=== Task prompt ===
Search the data for the word "pink" and copy every line that contains it.

=== Data shown ===
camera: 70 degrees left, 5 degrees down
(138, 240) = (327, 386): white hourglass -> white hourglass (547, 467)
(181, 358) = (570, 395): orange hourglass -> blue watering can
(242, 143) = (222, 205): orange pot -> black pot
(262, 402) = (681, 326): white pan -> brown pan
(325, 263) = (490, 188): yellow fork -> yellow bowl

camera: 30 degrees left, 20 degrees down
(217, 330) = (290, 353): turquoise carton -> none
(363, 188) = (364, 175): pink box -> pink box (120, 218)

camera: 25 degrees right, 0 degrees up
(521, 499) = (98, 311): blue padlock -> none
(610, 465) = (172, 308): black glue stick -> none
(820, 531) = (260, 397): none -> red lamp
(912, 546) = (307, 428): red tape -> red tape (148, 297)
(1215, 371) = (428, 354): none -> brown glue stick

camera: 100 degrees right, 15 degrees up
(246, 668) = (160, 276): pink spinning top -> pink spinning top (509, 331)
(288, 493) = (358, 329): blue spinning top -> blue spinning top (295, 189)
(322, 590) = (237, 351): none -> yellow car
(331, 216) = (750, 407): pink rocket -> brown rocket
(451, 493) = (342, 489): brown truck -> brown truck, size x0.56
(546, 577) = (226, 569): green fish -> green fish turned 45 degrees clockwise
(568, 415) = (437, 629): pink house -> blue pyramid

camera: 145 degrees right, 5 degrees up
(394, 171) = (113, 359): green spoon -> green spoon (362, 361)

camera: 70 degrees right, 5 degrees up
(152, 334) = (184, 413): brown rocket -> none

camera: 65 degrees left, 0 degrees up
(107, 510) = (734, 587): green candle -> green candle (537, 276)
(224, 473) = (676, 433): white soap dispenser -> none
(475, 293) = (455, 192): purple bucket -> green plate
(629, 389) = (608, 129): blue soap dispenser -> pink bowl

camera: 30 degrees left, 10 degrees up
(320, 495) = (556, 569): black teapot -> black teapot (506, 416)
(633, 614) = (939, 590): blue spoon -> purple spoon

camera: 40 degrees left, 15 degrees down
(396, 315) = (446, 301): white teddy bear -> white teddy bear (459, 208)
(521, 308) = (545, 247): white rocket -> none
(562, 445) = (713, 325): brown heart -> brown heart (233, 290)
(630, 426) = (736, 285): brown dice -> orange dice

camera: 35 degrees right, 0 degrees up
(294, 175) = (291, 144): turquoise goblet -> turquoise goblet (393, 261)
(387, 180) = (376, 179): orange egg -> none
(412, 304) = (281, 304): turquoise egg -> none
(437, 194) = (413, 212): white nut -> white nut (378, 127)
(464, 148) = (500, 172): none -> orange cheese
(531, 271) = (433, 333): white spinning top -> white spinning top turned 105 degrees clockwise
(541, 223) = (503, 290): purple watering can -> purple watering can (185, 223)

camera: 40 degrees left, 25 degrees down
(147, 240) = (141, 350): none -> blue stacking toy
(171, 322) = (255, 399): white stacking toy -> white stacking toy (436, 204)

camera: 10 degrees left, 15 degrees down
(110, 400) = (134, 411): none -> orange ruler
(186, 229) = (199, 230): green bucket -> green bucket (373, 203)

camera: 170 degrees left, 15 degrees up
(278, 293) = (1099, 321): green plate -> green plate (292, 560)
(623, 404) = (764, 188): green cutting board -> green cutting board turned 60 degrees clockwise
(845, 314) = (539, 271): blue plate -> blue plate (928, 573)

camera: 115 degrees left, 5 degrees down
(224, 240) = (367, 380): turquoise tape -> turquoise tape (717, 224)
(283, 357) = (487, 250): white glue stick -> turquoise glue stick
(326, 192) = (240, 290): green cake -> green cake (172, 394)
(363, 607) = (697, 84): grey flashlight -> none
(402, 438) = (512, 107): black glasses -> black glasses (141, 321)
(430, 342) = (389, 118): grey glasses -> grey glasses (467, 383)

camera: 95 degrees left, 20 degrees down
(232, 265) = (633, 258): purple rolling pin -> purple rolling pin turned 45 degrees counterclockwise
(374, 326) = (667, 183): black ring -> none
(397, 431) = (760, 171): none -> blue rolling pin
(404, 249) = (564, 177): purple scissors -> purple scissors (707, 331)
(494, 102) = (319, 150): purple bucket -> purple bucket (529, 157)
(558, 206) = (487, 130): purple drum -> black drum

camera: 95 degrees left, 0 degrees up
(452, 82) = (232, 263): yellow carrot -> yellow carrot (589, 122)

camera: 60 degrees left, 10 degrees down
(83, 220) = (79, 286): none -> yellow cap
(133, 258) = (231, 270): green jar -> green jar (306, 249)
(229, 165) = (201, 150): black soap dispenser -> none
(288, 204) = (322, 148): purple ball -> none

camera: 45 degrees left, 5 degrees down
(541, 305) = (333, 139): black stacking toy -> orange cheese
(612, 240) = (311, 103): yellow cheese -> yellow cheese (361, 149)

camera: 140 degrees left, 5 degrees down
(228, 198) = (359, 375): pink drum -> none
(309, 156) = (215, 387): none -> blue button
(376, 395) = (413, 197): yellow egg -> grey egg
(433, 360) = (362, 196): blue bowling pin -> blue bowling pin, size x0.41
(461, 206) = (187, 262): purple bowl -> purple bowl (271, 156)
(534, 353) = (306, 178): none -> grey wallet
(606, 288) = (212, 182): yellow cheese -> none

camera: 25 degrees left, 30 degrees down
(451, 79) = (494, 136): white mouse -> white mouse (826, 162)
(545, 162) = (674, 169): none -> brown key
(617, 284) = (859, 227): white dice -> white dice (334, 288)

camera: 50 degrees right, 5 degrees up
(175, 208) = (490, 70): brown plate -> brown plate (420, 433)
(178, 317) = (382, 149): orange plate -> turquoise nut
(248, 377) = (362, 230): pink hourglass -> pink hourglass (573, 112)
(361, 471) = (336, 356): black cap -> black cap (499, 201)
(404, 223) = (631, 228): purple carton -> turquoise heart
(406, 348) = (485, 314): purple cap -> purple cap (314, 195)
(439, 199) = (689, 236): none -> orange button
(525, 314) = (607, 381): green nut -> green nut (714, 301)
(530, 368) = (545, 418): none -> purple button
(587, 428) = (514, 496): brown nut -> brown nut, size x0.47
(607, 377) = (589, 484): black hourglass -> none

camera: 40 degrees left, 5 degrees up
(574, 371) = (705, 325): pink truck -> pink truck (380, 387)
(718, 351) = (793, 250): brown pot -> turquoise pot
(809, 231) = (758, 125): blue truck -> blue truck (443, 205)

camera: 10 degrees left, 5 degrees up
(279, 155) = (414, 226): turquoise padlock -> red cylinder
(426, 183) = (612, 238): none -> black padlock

=== Written reply ===
(363, 188) = (364, 175): pink box -> pink box (120, 218)
(246, 668) = (160, 276): pink spinning top -> pink spinning top (509, 331)
(331, 216) = (750, 407): pink rocket -> brown rocket
(568, 415) = (437, 629): pink house -> blue pyramid
(629, 389) = (608, 129): blue soap dispenser -> pink bowl
(228, 198) = (359, 375): pink drum -> none
(248, 377) = (362, 230): pink hourglass -> pink hourglass (573, 112)
(574, 371) = (705, 325): pink truck -> pink truck (380, 387)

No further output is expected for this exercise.